(Information given begins)
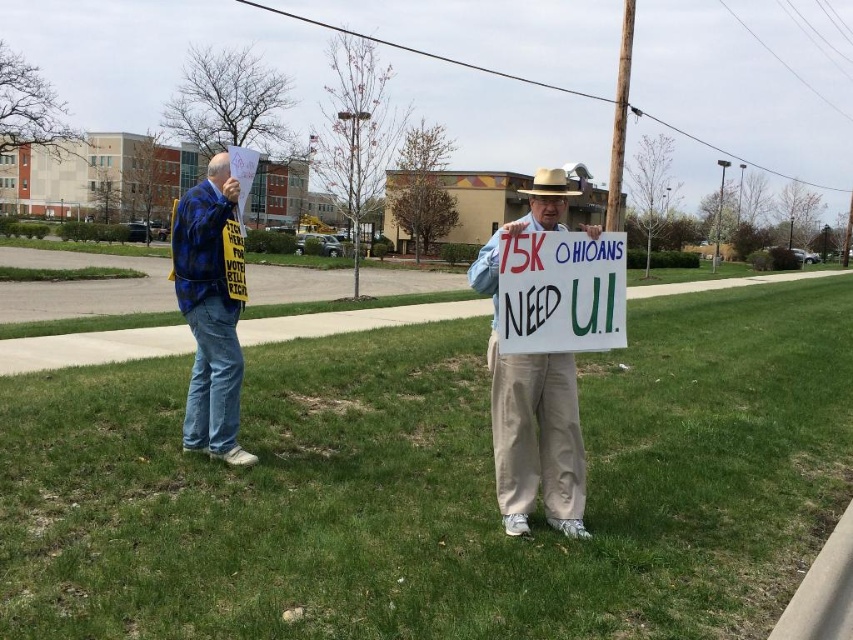
Does white paper sign at center have a smaller size compared to white cardboard sign at center?

No, white paper sign at center is not smaller than white cardboard sign at center.

Between white paper sign at center and white cardboard sign at center, which one has more height?

Standing taller between the two is white paper sign at center.

The width and height of the screenshot is (853, 640). In order to click on white paper sign at center in this screenshot , I will do `click(532, 404)`.

Between white paper sign at center and brown felt cowboy hat at center, which one is positioned higher?

brown felt cowboy hat at center is higher up.

From the picture: Does white paper sign at center have a lesser height compared to brown felt cowboy hat at center?

Yes, white paper sign at center is shorter than brown felt cowboy hat at center.

What do you see at coordinates (532, 404) in the screenshot?
I see `white paper sign at center` at bounding box center [532, 404].

Locate an element on the screen. This screenshot has height=640, width=853. white paper sign at center is located at coordinates (532, 404).

Is blue denim jeans at left below white cardboard sign at center?

Correct, blue denim jeans at left is located below white cardboard sign at center.

Locate an element on the screen. blue denim jeans at left is located at coordinates (212, 308).

The image size is (853, 640). What do you see at coordinates (212, 308) in the screenshot? I see `blue denim jeans at left` at bounding box center [212, 308].

You are a GUI agent. You are given a task and a screenshot of the screen. Output one action in this format:
    pyautogui.click(x=<x>, y=<y>)
    Task: Click on the blue denim jeans at left
    This screenshot has width=853, height=640.
    Given the screenshot: What is the action you would take?
    pyautogui.click(x=212, y=308)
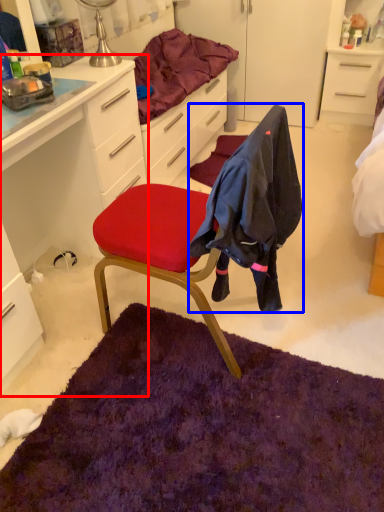
Question: Which object is further to the camera taking this photo, cabinetry (highlighted by a red box) or clothing (highlighted by a blue box)?

Choices:
 (A) cabinetry
 (B) clothing

Answer: (A)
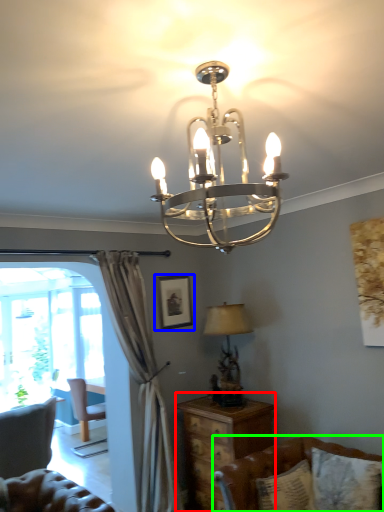
Question: Estimate the real-world distances between objects in this image. Which object is closer to nightstand (highlighted by a red box), picture frame (highlighted by a blue box) or studio couch (highlighted by a green box)?

Choices:
 (A) picture frame
 (B) studio couch

Answer: (B)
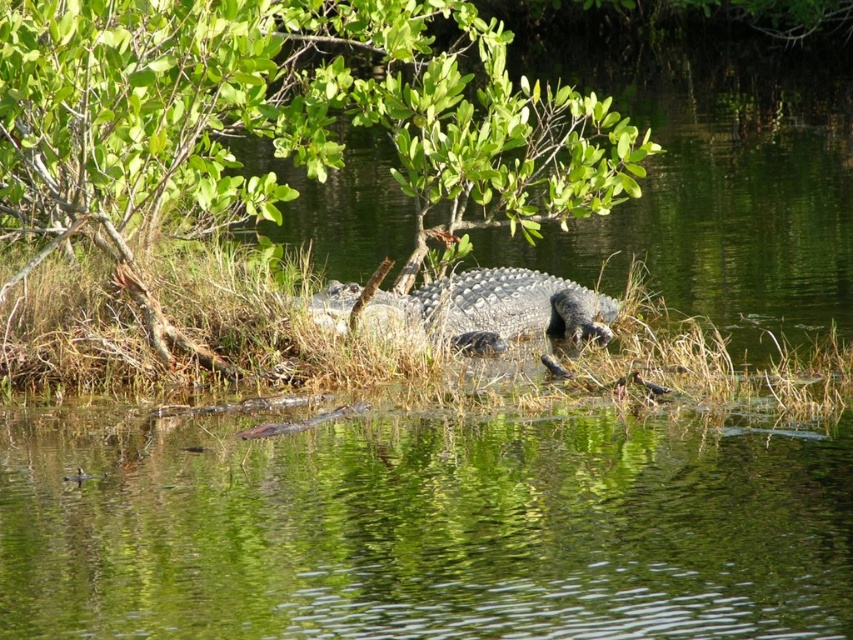
How far apart are green reflective water at center and green leafy tree at center?

green reflective water at center and green leafy tree at center are 15.23 feet apart.

Does green reflective water at center appear over green leafy tree at center?

No.

Does point (521, 483) lie behind point (253, 88)?

No, (521, 483) is closer to viewer.

Where is `green reflective water at center`? This screenshot has height=640, width=853. green reflective water at center is located at coordinates (422, 529).

Is green rough grass at center bigger than scaly gray crocodile at center?

Actually, green rough grass at center might be smaller than scaly gray crocodile at center.

Does green rough grass at center have a lesser height compared to scaly gray crocodile at center?

Correct, green rough grass at center is not as tall as scaly gray crocodile at center.

Who is more distant from viewer, (178, 282) or (492, 289)?

The point (492, 289) is more distant.

Where is `green rough grass at center`? This screenshot has height=640, width=853. green rough grass at center is located at coordinates (183, 328).

From the picture: Who is higher up, green reflective water at center or green rough grass at center?

green rough grass at center

Identify the location of green reflective water at center. (422, 529).

Image resolution: width=853 pixels, height=640 pixels. Identify the location of green reflective water at center. (422, 529).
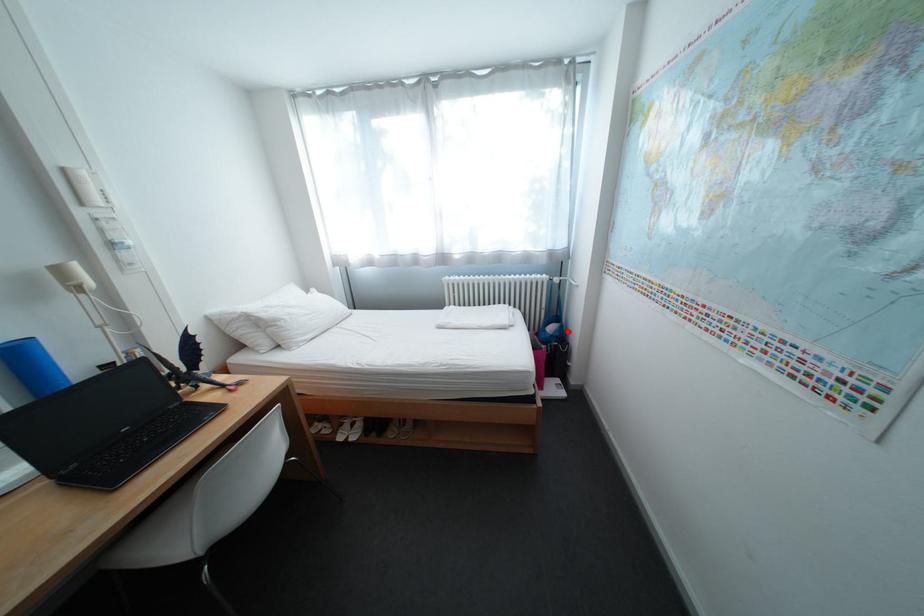
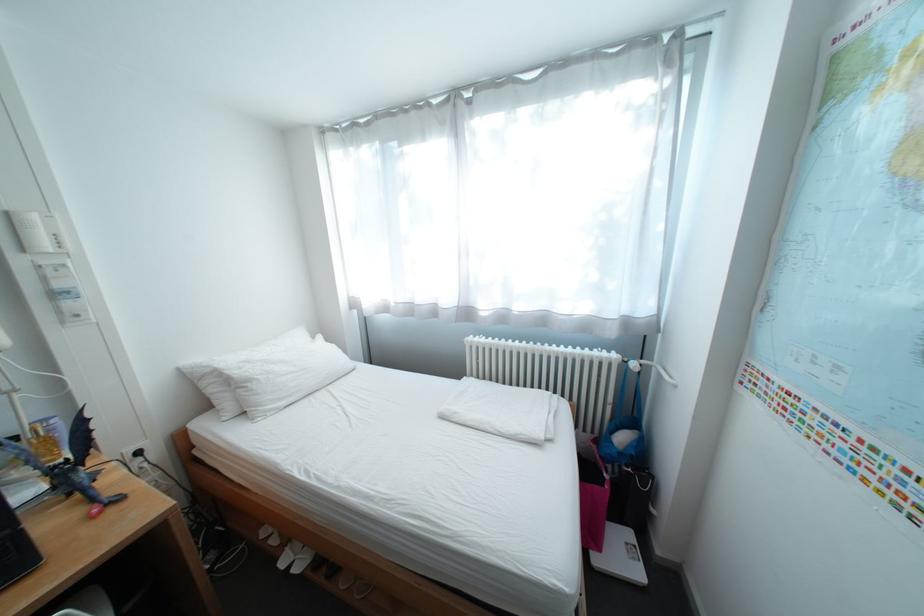
In the second image, find the point that corresponds to the highlighted location in the first image.

(642, 447)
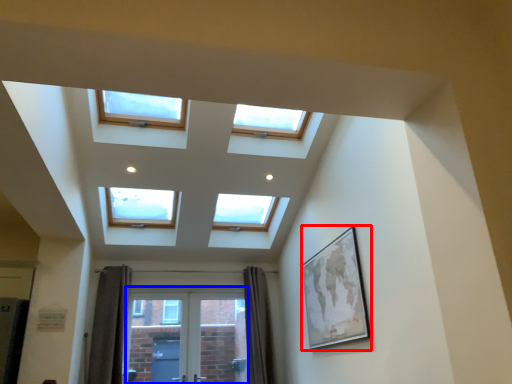
Question: Which point is closer to the camera, picture frame (highlighted by a red box) or screen door (highlighted by a blue box)?

Choices:
 (A) picture frame
 (B) screen door

Answer: (A)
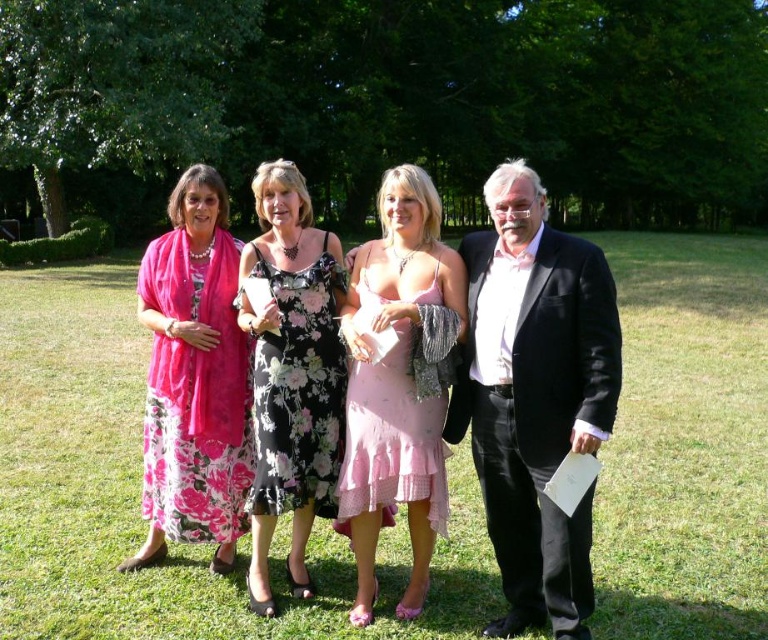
(Information given ends)
▸ **Exercise aim**: Tally the lines of the material above that contain the string "have", treating uppercase and lowercase as distinct. Give only the number.

▸ **Result**: 3